(Records from a dataset)
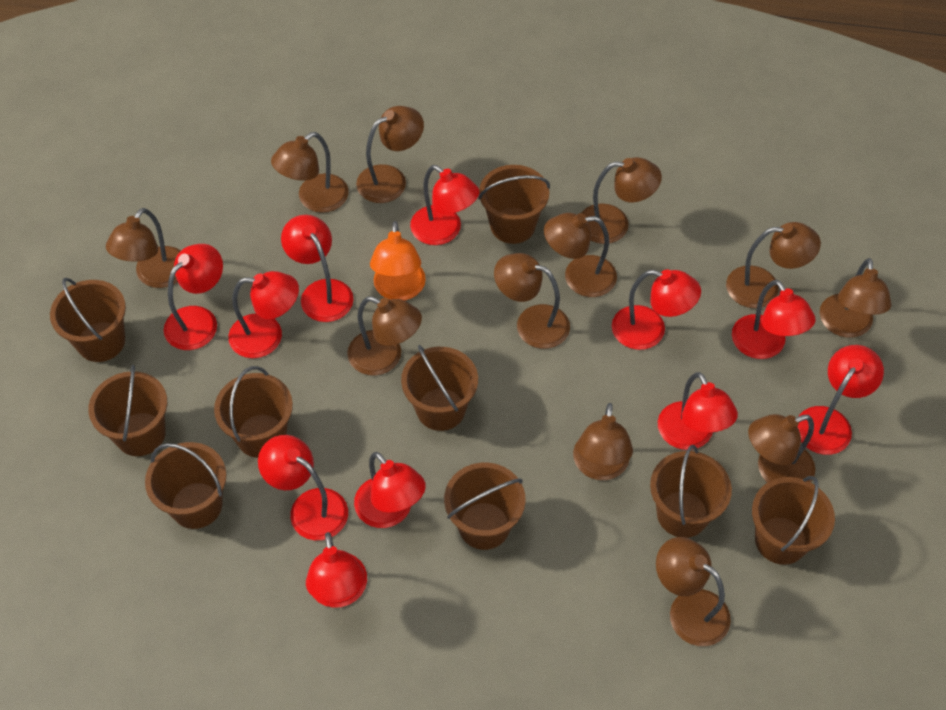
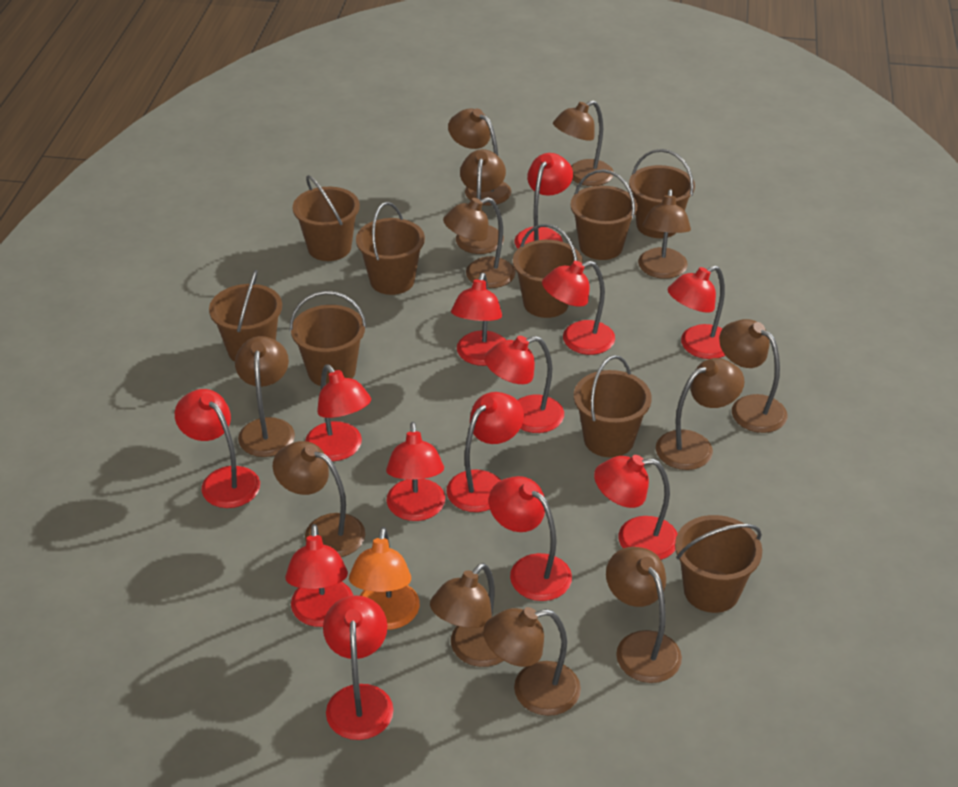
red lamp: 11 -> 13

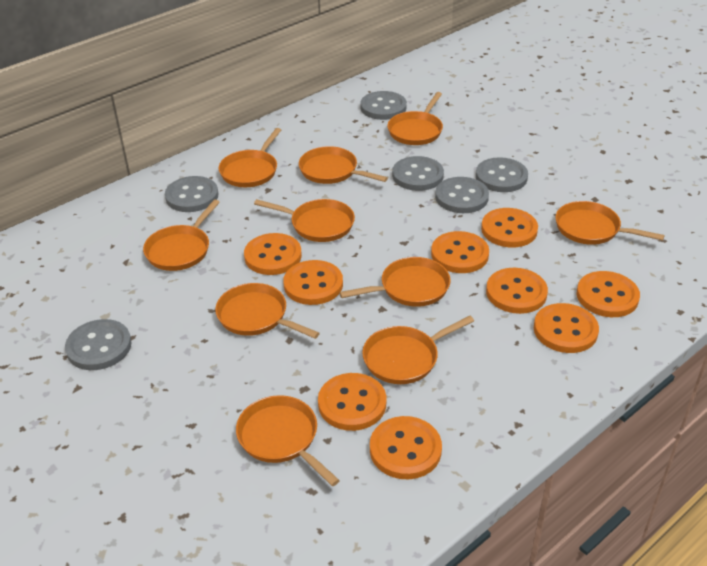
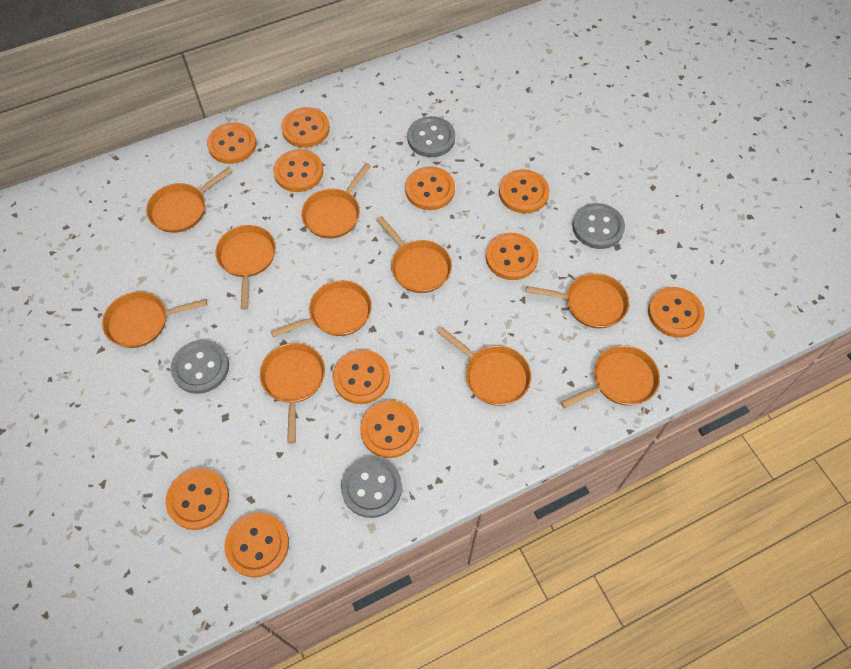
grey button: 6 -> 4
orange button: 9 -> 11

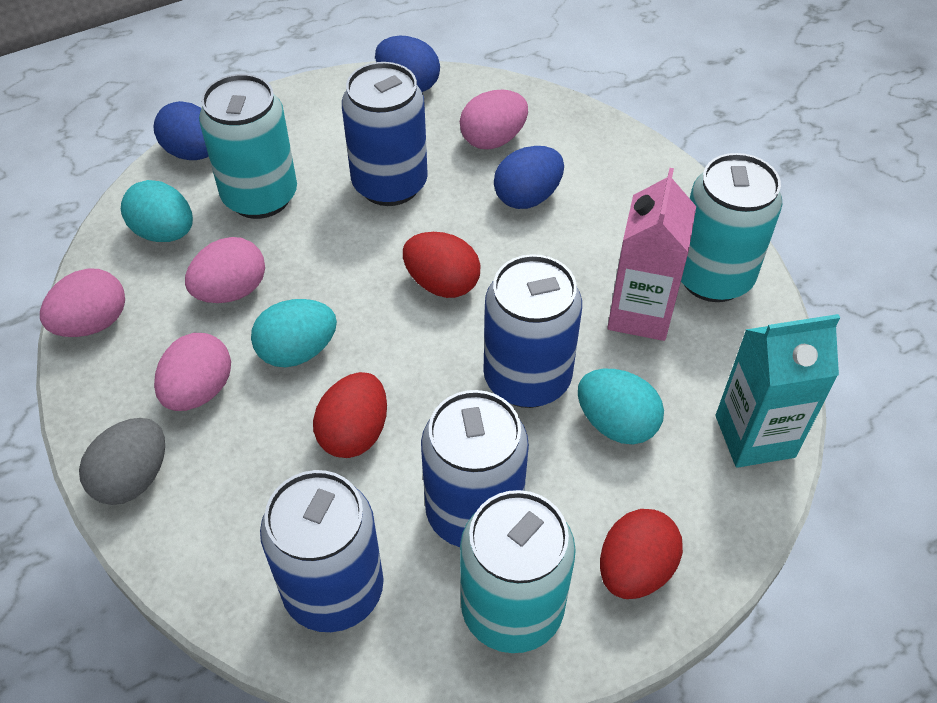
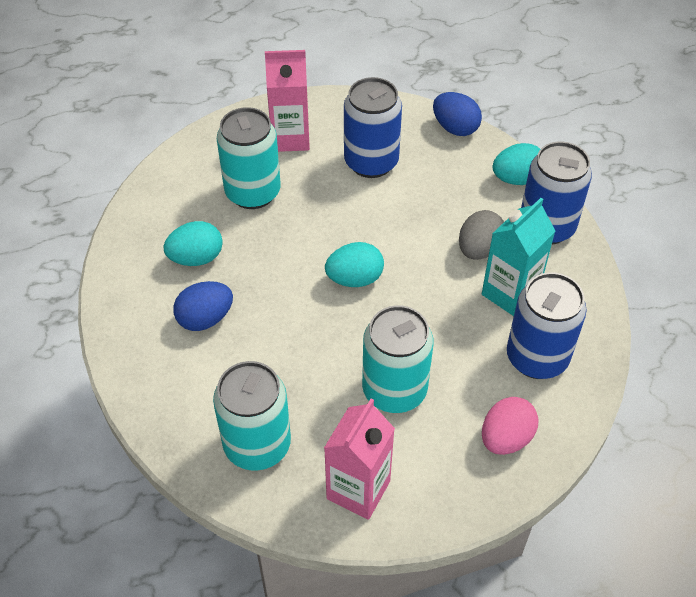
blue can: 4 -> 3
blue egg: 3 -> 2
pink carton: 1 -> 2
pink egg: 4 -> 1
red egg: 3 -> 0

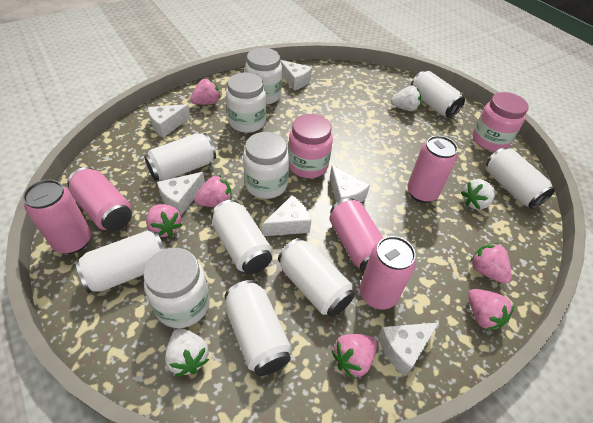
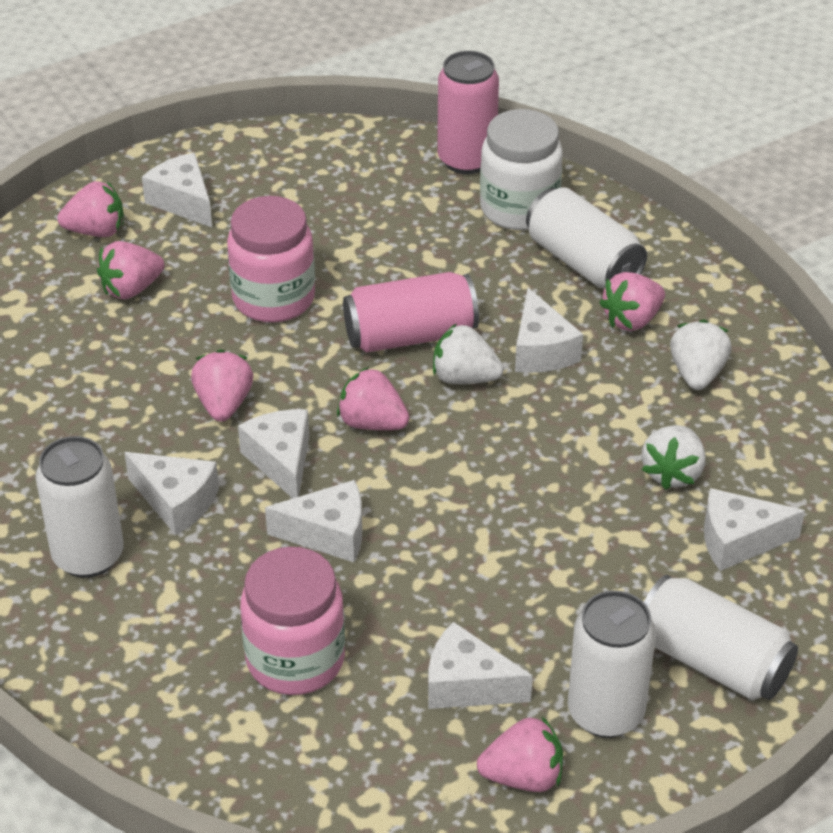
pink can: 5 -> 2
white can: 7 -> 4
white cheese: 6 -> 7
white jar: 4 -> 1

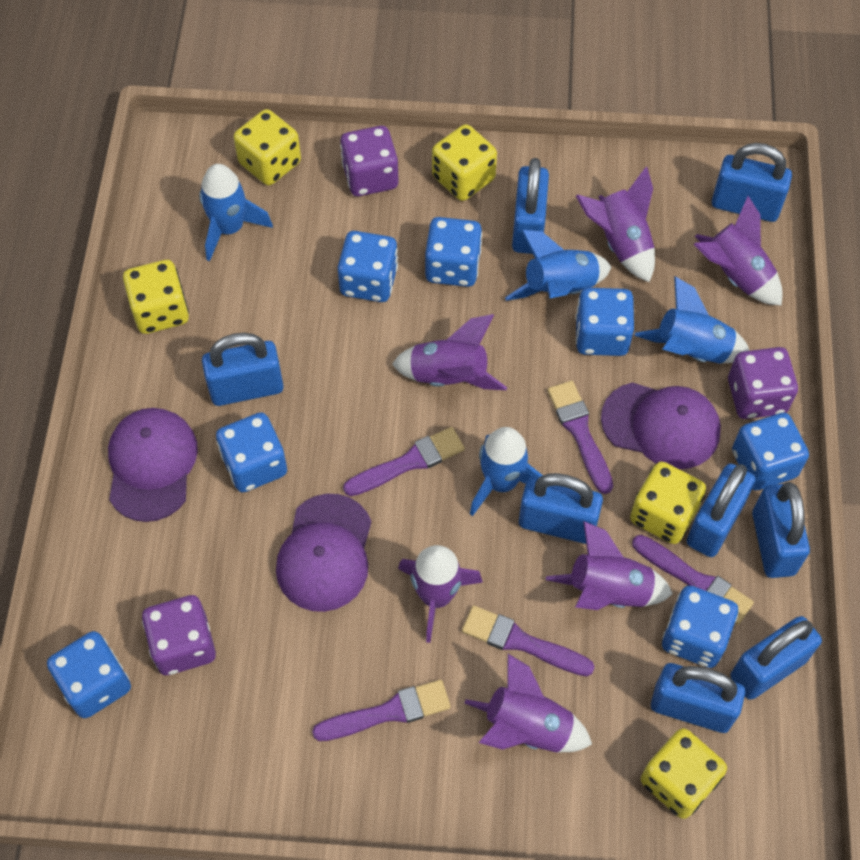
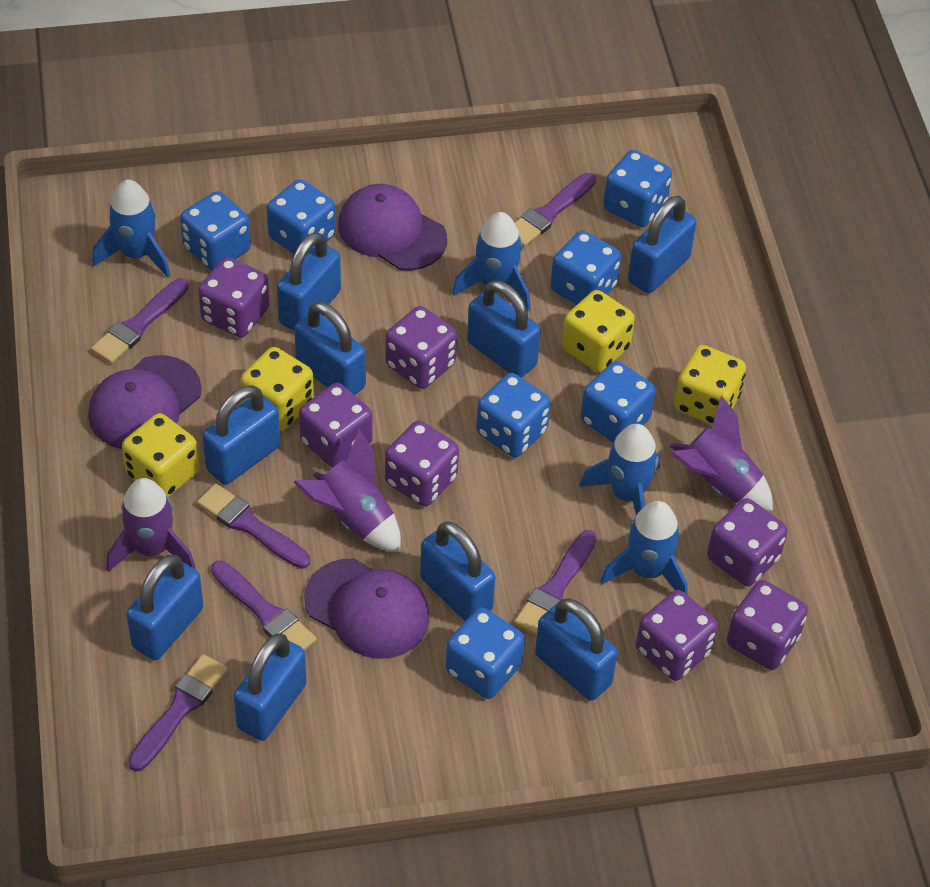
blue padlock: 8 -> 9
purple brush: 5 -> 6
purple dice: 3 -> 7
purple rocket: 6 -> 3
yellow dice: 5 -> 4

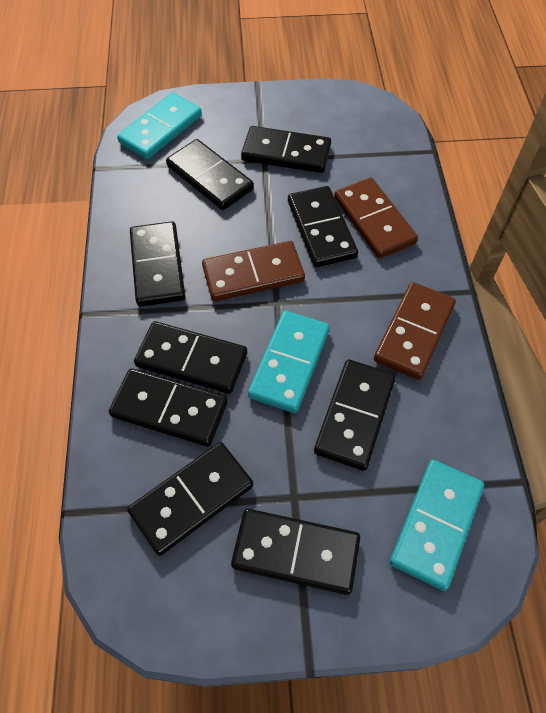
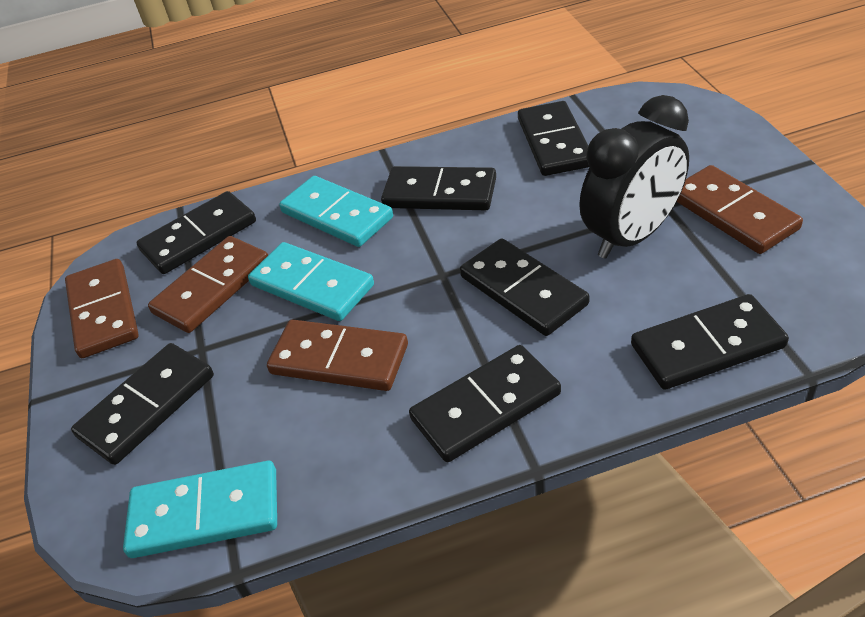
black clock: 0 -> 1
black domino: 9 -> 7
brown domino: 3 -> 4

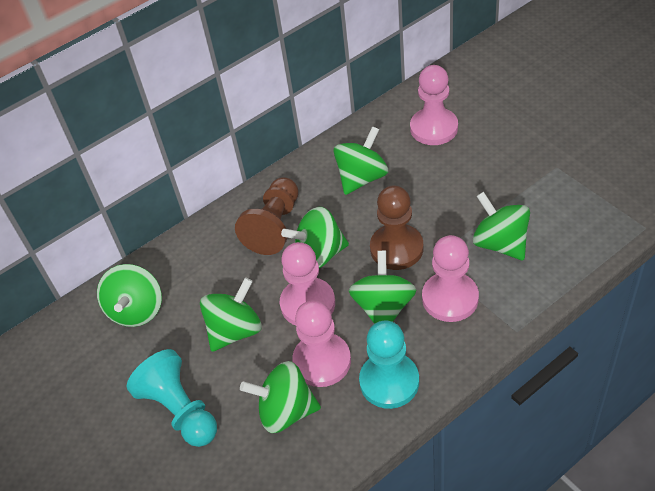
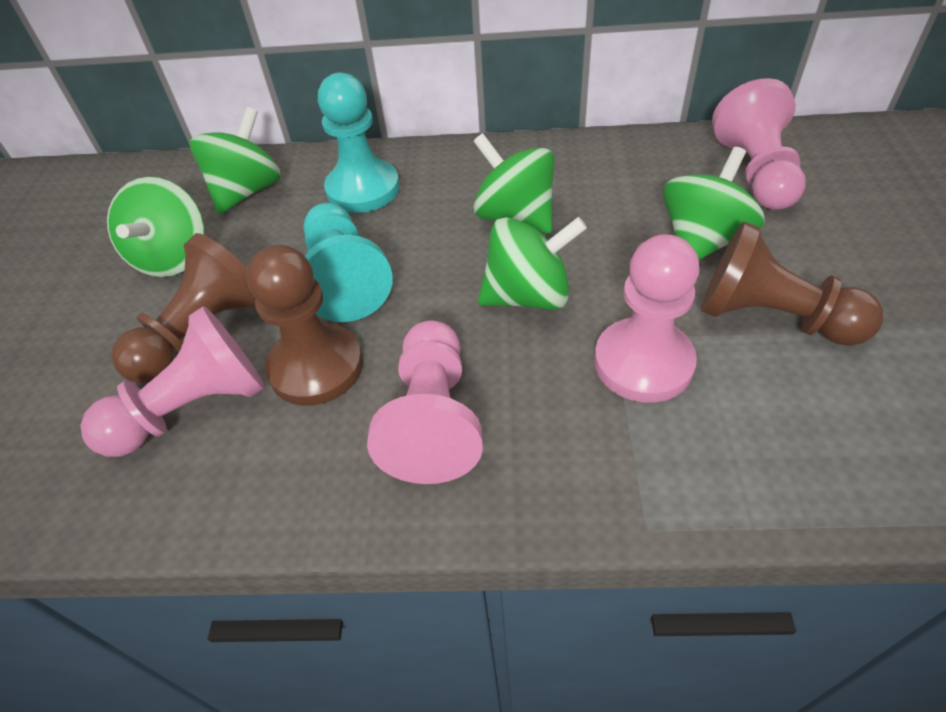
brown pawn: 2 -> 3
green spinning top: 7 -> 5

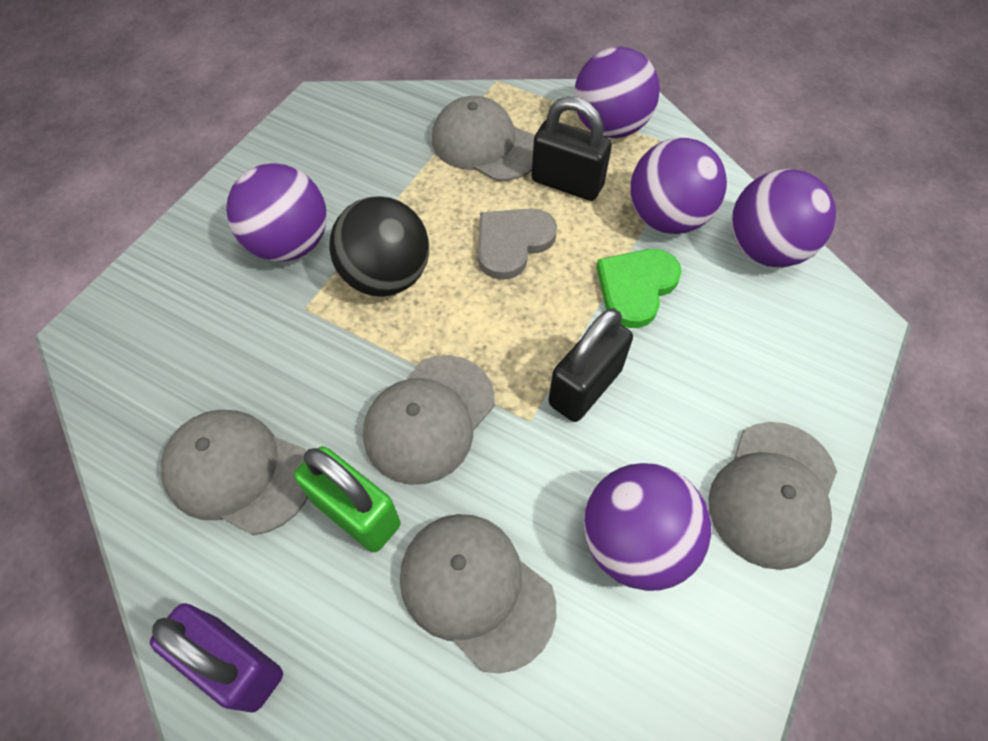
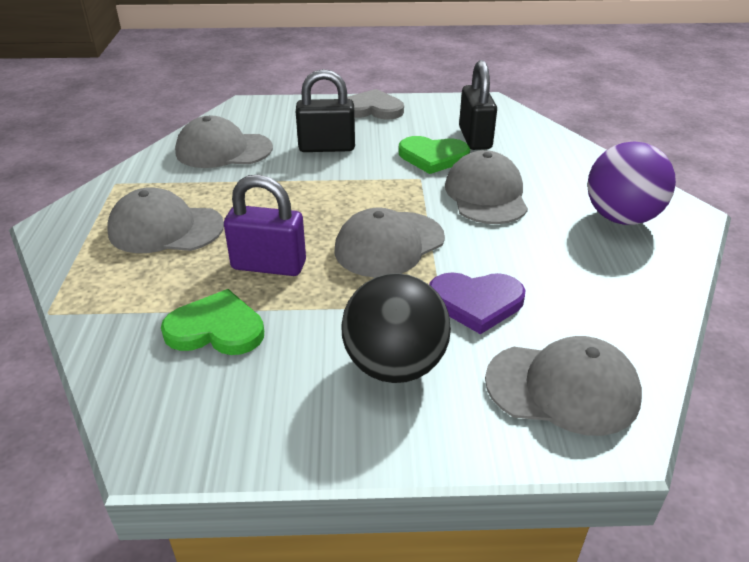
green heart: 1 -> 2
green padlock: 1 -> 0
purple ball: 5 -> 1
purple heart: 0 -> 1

§ Problem description
Set down word for word the lines from the first entry through the line with "purple brush: 5 -> 6", both included, omitting pictures.

§ Exercise output
red lamp: 11 -> 13

grey button: 6 -> 4
orange button: 9 -> 11

blue can: 4 -> 3
blue egg: 3 -> 2
pink carton: 1 -> 2
pink egg: 4 -> 1
red egg: 3 -> 0

pink can: 5 -> 2
white can: 7 -> 4
white cheese: 6 -> 7
white jar: 4 -> 1

blue padlock: 8 -> 9
purple brush: 5 -> 6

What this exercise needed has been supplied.